• _The task_: Take the records below and print them verbatim up to and including the line that carries "none -> orange cone E1 level 1".

##### Listed records

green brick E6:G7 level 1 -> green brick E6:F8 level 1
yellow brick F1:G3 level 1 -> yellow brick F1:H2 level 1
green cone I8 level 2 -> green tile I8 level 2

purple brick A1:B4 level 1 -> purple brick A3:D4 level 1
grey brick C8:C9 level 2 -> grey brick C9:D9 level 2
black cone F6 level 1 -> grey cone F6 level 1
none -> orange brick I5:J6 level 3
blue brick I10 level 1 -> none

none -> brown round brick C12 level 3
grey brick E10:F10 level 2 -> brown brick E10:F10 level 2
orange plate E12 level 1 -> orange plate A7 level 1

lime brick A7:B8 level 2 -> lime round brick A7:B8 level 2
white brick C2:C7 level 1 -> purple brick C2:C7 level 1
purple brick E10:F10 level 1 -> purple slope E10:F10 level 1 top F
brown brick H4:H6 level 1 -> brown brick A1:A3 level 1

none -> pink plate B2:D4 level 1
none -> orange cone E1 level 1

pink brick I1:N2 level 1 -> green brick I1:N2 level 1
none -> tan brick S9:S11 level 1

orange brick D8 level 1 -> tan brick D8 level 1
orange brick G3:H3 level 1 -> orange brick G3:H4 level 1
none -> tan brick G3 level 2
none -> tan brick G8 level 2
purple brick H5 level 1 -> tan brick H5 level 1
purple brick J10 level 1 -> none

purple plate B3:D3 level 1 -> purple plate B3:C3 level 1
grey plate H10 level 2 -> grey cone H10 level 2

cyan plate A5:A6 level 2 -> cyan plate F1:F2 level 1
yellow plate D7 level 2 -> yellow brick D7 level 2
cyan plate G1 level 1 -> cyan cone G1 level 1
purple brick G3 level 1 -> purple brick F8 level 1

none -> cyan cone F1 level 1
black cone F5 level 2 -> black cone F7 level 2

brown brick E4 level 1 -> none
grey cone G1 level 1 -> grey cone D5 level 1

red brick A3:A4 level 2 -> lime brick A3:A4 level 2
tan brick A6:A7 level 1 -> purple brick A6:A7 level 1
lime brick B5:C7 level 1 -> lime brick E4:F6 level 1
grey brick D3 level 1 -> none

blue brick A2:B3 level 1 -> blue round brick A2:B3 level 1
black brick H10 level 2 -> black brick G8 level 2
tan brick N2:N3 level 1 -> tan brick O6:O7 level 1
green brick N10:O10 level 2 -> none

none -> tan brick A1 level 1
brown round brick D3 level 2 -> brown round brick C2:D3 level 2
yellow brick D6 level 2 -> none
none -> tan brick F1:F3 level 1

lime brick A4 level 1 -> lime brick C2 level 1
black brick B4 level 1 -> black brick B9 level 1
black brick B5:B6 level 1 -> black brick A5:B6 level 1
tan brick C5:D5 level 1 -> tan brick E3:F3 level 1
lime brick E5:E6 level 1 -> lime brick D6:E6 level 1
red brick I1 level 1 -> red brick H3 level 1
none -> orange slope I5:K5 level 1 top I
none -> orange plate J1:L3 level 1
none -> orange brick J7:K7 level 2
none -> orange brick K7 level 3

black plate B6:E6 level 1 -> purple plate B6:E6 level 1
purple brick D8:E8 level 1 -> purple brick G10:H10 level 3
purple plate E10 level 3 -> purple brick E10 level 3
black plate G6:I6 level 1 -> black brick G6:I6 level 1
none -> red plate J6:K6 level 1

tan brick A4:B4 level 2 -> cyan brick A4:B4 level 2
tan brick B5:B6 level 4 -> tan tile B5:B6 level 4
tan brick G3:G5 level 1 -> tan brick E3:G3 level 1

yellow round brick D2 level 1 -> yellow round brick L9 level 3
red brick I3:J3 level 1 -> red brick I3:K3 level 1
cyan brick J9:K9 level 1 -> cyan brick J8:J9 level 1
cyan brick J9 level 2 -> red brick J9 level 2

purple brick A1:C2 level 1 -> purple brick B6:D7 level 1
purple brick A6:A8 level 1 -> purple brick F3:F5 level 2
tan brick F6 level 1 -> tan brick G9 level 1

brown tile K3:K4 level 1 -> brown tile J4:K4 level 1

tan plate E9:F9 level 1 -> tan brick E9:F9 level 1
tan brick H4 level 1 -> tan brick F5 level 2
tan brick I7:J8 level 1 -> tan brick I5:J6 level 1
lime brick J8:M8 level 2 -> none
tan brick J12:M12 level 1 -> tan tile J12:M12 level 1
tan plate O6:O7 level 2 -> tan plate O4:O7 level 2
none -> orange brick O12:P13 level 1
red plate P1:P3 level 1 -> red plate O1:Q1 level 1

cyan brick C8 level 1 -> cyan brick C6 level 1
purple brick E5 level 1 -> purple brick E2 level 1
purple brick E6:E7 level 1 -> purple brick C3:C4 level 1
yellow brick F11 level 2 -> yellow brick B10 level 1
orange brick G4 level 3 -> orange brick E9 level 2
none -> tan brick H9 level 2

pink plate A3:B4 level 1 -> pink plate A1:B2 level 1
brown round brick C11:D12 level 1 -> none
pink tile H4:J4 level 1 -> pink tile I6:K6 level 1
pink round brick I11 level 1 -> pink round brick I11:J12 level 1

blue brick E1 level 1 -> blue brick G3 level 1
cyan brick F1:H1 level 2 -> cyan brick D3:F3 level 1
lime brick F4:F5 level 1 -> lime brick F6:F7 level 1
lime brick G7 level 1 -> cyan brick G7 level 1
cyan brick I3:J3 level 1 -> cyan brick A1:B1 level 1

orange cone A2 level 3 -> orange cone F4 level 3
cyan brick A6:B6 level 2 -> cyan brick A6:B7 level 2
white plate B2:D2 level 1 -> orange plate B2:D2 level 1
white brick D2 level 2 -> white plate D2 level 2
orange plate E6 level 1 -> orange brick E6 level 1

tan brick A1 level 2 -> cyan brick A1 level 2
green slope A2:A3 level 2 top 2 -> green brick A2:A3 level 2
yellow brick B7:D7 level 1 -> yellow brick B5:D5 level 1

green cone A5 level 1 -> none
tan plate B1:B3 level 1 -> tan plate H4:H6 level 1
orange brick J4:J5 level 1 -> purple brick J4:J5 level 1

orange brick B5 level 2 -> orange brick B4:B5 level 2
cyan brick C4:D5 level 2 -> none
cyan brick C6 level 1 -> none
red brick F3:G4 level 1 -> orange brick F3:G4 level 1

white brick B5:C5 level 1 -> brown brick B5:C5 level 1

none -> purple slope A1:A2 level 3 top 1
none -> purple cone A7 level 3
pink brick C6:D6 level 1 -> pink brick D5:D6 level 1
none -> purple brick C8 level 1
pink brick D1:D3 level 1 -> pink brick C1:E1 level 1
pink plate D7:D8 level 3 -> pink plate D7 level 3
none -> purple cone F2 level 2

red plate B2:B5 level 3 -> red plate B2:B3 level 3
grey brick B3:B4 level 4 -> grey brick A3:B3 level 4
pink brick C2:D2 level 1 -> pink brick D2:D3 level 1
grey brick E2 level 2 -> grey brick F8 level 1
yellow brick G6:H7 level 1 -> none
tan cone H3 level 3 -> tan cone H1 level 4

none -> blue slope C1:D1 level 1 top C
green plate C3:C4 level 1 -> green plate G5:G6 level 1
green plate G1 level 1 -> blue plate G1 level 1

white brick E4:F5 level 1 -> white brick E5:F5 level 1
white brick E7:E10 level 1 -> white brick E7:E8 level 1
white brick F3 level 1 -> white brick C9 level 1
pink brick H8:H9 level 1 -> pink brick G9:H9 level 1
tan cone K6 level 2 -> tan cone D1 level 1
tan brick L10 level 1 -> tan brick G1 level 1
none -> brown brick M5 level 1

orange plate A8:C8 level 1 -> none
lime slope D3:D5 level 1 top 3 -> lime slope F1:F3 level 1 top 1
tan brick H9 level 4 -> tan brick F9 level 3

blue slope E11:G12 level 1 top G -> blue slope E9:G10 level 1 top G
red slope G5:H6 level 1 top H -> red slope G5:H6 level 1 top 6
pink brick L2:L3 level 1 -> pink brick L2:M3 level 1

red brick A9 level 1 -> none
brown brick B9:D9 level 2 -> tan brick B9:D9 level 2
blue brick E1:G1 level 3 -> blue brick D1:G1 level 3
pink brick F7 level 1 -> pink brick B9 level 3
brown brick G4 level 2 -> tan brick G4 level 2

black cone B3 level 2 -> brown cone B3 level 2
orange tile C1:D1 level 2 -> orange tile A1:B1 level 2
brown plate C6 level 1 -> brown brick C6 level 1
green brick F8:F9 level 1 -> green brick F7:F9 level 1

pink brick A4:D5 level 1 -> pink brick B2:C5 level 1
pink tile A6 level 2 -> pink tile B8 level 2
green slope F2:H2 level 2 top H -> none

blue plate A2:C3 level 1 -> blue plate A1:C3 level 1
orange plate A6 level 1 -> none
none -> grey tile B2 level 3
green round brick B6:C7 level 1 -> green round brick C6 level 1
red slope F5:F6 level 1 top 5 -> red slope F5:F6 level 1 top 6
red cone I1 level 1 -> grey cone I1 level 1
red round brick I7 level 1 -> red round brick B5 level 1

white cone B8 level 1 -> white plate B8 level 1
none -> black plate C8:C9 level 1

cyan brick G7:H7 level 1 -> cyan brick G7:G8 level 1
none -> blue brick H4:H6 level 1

##########

• _Output of the task_:
green brick E6:G7 level 1 -> green brick E6:F8 level 1
yellow brick F1:G3 level 1 -> yellow brick F1:H2 level 1
green cone I8 level 2 -> green tile I8 level 2

purple brick A1:B4 level 1 -> purple brick A3:D4 level 1
grey brick C8:C9 level 2 -> grey brick C9:D9 level 2
black cone F6 level 1 -> grey cone F6 level 1
none -> orange brick I5:J6 level 3
blue brick I10 level 1 -> none

none -> brown round brick C12 level 3
grey brick E10:F10 level 2 -> brown brick E10:F10 level 2
orange plate E12 level 1 -> orange plate A7 level 1

lime brick A7:B8 level 2 -> lime round brick A7:B8 level 2
white brick C2:C7 level 1 -> purple brick C2:C7 level 1
purple brick E10:F10 level 1 -> purple slope E10:F10 level 1 top F
brown brick H4:H6 level 1 -> brown brick A1:A3 level 1

none -> pink plate B2:D4 level 1
none -> orange cone E1 level 1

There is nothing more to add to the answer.